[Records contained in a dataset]
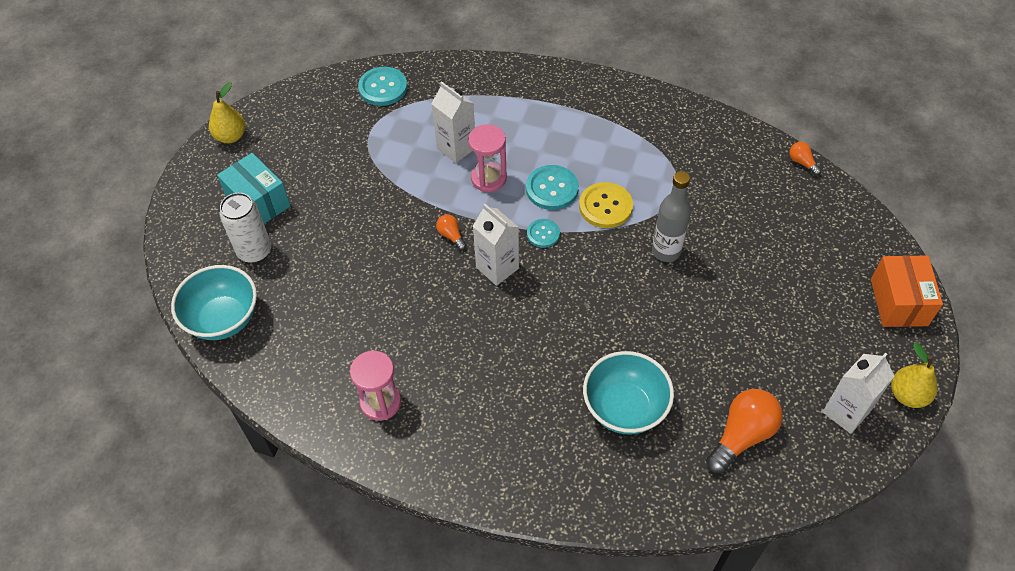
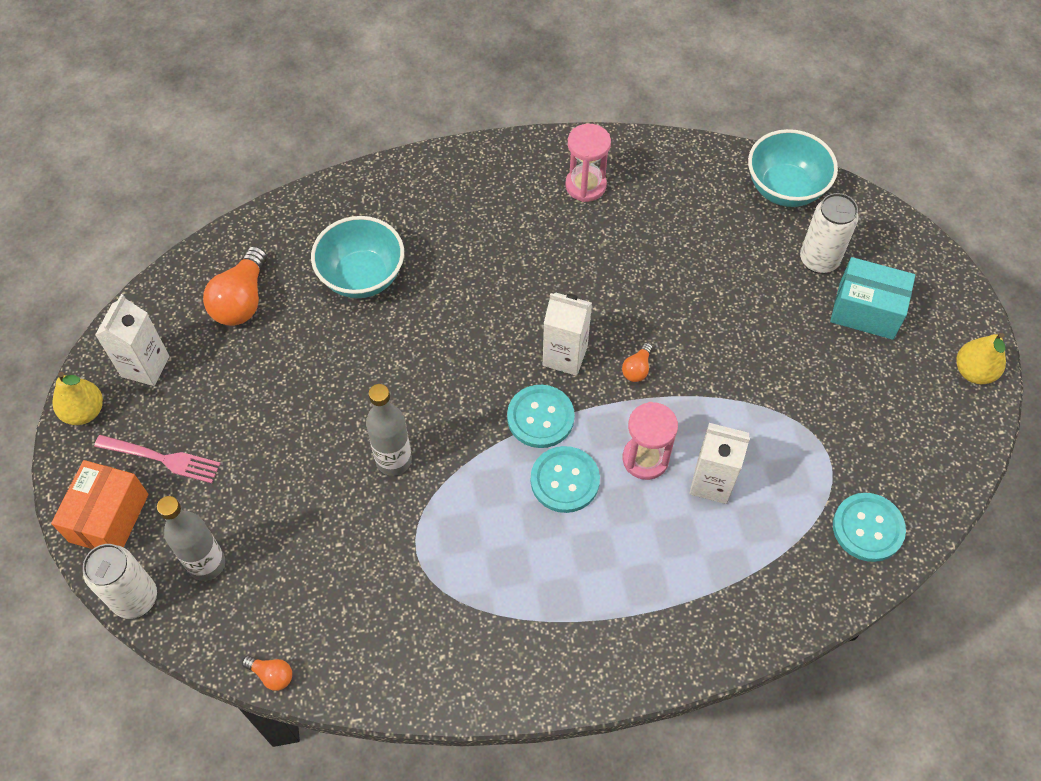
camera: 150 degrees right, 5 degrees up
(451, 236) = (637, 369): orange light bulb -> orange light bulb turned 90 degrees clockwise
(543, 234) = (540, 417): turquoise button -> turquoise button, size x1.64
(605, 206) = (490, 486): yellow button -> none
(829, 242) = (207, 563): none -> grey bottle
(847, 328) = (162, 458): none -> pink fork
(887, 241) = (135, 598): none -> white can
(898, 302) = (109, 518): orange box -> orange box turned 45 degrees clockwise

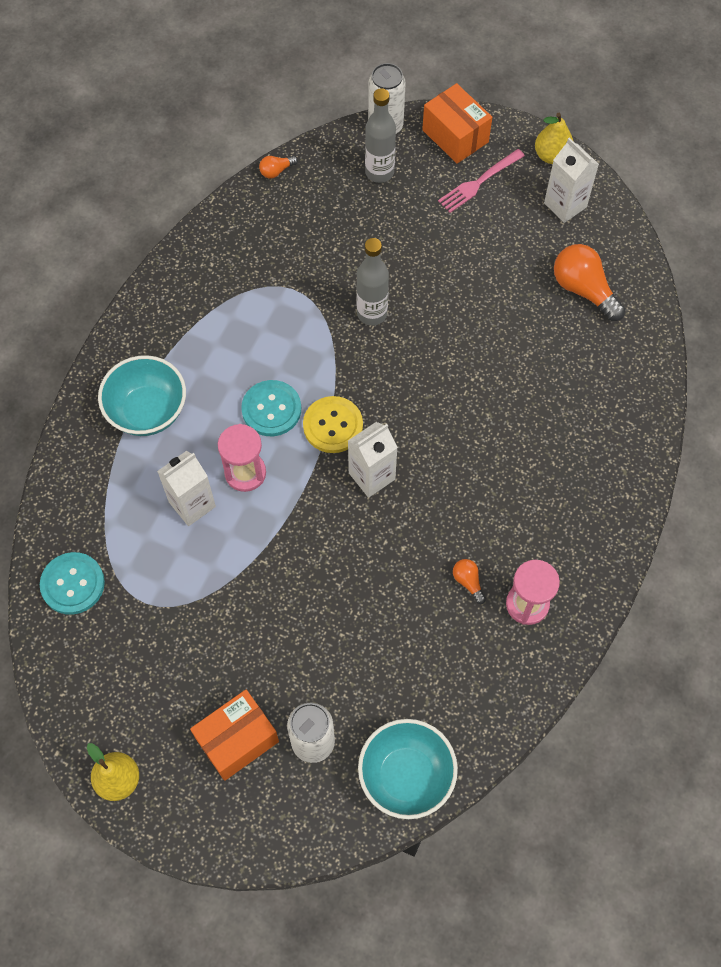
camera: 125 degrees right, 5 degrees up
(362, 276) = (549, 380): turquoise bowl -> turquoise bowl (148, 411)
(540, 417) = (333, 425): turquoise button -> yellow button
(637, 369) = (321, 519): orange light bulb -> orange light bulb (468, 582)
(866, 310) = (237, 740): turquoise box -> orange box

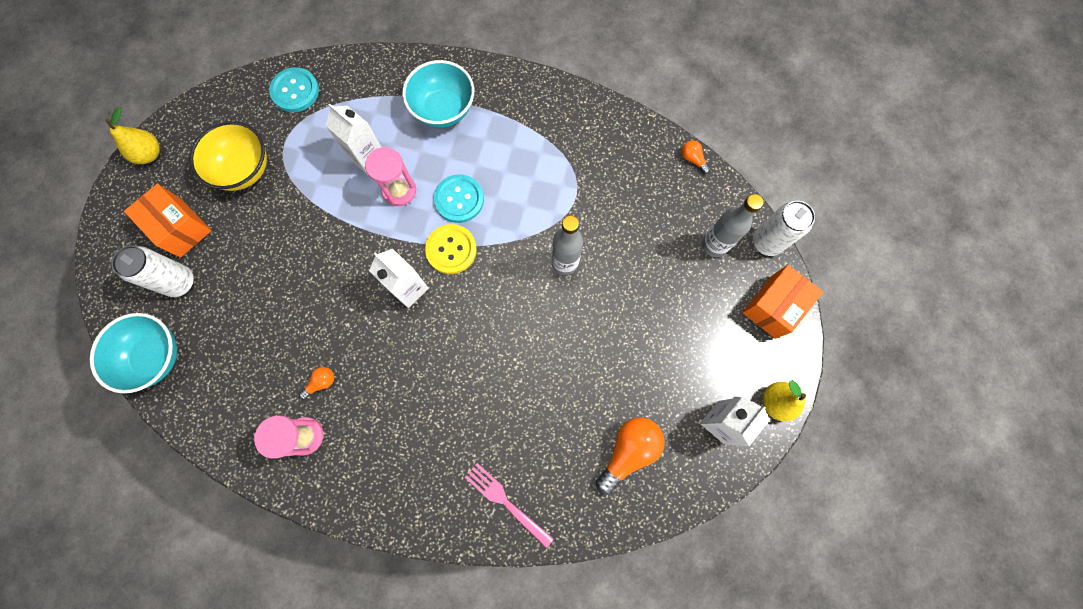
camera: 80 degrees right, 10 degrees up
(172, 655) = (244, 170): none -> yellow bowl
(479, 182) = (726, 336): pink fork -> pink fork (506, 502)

==

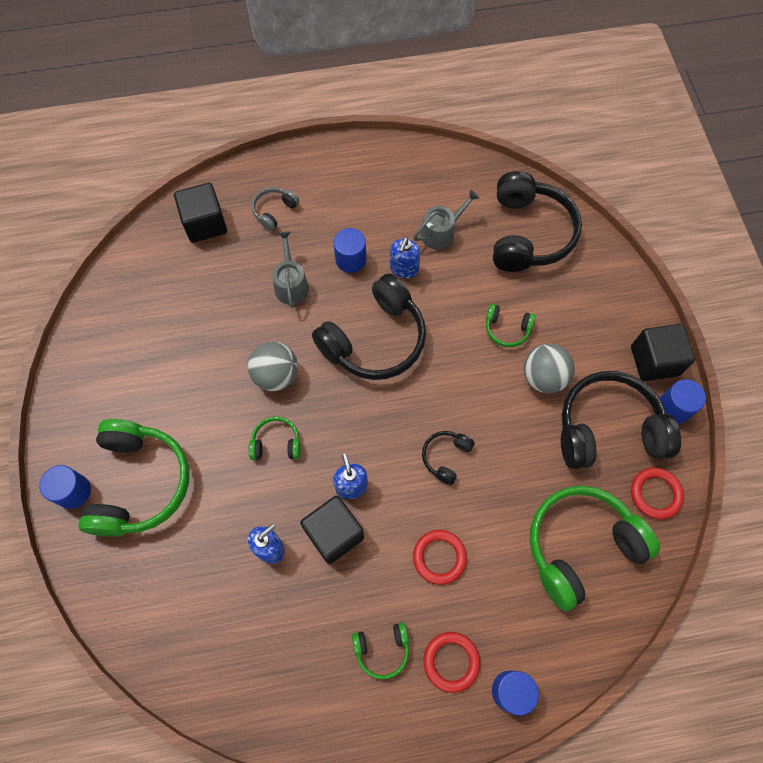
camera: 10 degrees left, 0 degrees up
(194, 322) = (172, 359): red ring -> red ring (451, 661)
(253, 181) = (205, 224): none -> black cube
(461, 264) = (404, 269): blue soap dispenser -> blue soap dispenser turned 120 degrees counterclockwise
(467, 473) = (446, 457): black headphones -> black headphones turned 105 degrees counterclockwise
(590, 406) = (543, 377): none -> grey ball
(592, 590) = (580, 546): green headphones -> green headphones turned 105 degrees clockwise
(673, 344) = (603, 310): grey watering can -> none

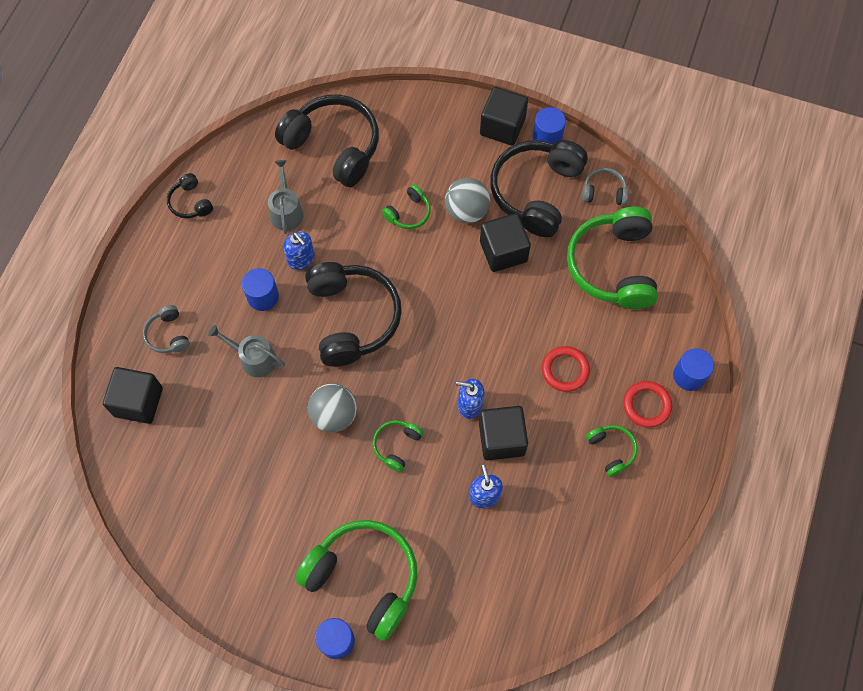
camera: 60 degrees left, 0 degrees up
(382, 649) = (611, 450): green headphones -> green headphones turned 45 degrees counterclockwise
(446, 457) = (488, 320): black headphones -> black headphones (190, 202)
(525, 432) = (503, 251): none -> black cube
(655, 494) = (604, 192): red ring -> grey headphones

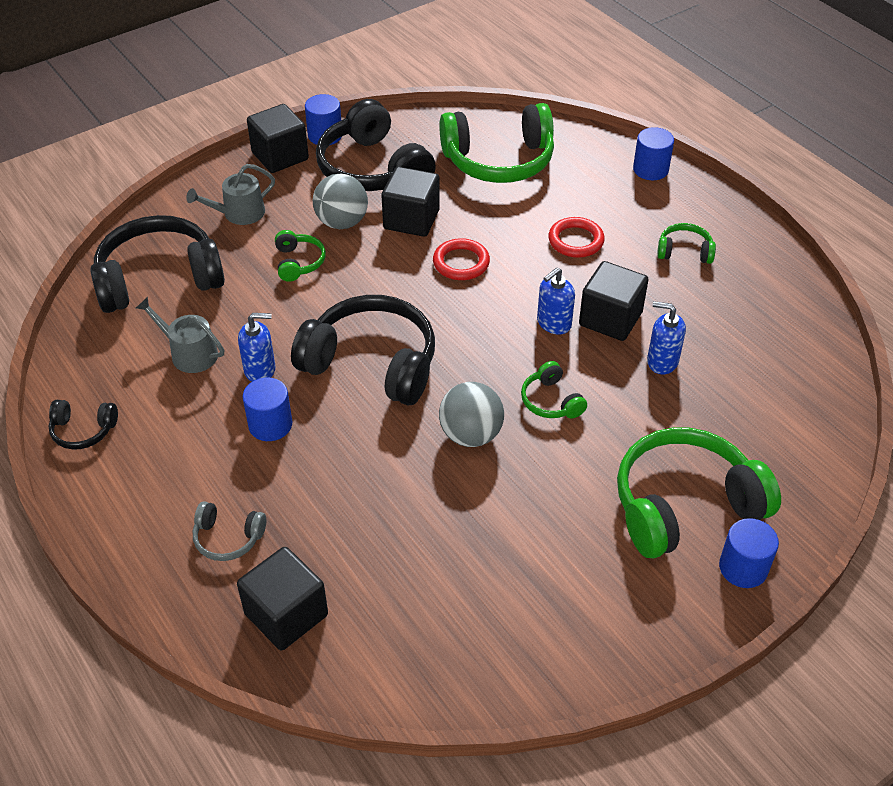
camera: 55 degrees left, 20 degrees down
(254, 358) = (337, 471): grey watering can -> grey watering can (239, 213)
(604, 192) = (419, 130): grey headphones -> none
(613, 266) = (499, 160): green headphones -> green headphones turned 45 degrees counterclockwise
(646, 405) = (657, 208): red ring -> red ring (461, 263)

WHAT TO DO: Which part of the entries opens with the line containing "(866, 310) = (237, 740): turquoise" and closes with the line containing "(479, 182) = (726, 336): pink"? Output that part exactly, ends included, pictures excluded.

RESULT OF THIS TASK:
(866, 310) = (237, 740): turquoise box -> orange box

camera: 80 degrees right, 10 degrees up
(172, 655) = (244, 170): none -> yellow bowl
(479, 182) = (726, 336): pink fork -> pink fork (506, 502)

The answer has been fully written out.